(Required work):
Repeat exactly each line of the data provided below.

-- Data for analysis follows --

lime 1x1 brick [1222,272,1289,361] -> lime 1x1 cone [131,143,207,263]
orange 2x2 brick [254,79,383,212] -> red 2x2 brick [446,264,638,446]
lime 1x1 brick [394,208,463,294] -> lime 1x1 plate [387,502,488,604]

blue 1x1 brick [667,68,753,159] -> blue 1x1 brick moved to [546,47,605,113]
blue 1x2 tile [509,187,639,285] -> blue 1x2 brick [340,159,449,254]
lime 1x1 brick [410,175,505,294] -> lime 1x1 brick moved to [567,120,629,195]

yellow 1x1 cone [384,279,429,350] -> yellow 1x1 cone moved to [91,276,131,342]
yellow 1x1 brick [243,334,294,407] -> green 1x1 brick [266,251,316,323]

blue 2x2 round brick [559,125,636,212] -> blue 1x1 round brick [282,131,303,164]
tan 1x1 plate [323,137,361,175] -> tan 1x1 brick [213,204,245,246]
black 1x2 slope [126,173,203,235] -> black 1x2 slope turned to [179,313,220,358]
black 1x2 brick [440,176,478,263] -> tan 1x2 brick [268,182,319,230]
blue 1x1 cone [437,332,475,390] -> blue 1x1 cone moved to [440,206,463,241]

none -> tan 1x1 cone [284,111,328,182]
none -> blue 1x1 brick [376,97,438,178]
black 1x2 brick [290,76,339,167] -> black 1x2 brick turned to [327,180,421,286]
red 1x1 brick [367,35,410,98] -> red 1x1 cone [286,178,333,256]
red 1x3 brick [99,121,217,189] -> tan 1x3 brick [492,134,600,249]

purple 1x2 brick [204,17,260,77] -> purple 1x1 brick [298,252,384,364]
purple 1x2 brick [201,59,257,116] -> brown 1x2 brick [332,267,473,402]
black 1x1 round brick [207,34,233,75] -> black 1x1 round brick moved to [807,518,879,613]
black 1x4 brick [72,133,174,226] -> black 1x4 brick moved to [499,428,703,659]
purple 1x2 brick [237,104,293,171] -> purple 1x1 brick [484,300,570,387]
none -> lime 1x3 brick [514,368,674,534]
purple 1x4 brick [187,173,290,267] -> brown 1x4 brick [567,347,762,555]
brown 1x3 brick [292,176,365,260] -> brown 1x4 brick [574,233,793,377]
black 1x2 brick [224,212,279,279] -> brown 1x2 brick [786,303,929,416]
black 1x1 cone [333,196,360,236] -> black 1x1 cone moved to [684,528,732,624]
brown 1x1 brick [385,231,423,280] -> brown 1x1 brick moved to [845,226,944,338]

-- Data for analysis concluded --

(Worked solution):
lime 1x1 brick [1222,272,1289,361] -> lime 1x1 cone [131,143,207,263]
orange 2x2 brick [254,79,383,212] -> red 2x2 brick [446,264,638,446]
lime 1x1 brick [394,208,463,294] -> lime 1x1 plate [387,502,488,604]

blue 1x1 brick [667,68,753,159] -> blue 1x1 brick moved to [546,47,605,113]
blue 1x2 tile [509,187,639,285] -> blue 1x2 brick [340,159,449,254]
lime 1x1 brick [410,175,505,294] -> lime 1x1 brick moved to [567,120,629,195]

yellow 1x1 cone [384,279,429,350] -> yellow 1x1 cone moved to [91,276,131,342]
yellow 1x1 brick [243,334,294,407] -> green 1x1 brick [266,251,316,323]

blue 2x2 round brick [559,125,636,212] -> blue 1x1 round brick [282,131,303,164]
tan 1x1 plate [323,137,361,175] -> tan 1x1 brick [213,204,245,246]
black 1x2 slope [126,173,203,235] -> black 1x2 slope turned to [179,313,220,358]
black 1x2 brick [440,176,478,263] -> tan 1x2 brick [268,182,319,230]
blue 1x1 cone [437,332,475,390] -> blue 1x1 cone moved to [440,206,463,241]

none -> tan 1x1 cone [284,111,328,182]
none -> blue 1x1 brick [376,97,438,178]
black 1x2 brick [290,76,339,167] -> black 1x2 brick turned to [327,180,421,286]
red 1x1 brick [367,35,410,98] -> red 1x1 cone [286,178,333,256]
red 1x3 brick [99,121,217,189] -> tan 1x3 brick [492,134,600,249]

purple 1x2 brick [204,17,260,77] -> purple 1x1 brick [298,252,384,364]
purple 1x2 brick [201,59,257,116] -> brown 1x2 brick [332,267,473,402]
black 1x1 round brick [207,34,233,75] -> black 1x1 round brick moved to [807,518,879,613]
black 1x4 brick [72,133,174,226] -> black 1x4 brick moved to [499,428,703,659]
purple 1x2 brick [237,104,293,171] -> purple 1x1 brick [484,300,570,387]
none -> lime 1x3 brick [514,368,674,534]
purple 1x4 brick [187,173,290,267] -> brown 1x4 brick [567,347,762,555]
brown 1x3 brick [292,176,365,260] -> brown 1x4 brick [574,233,793,377]
black 1x2 brick [224,212,279,279] -> brown 1x2 brick [786,303,929,416]
black 1x1 cone [333,196,360,236] -> black 1x1 cone moved to [684,528,732,624]
brown 1x1 brick [385,231,423,280] -> brown 1x1 brick moved to [845,226,944,338]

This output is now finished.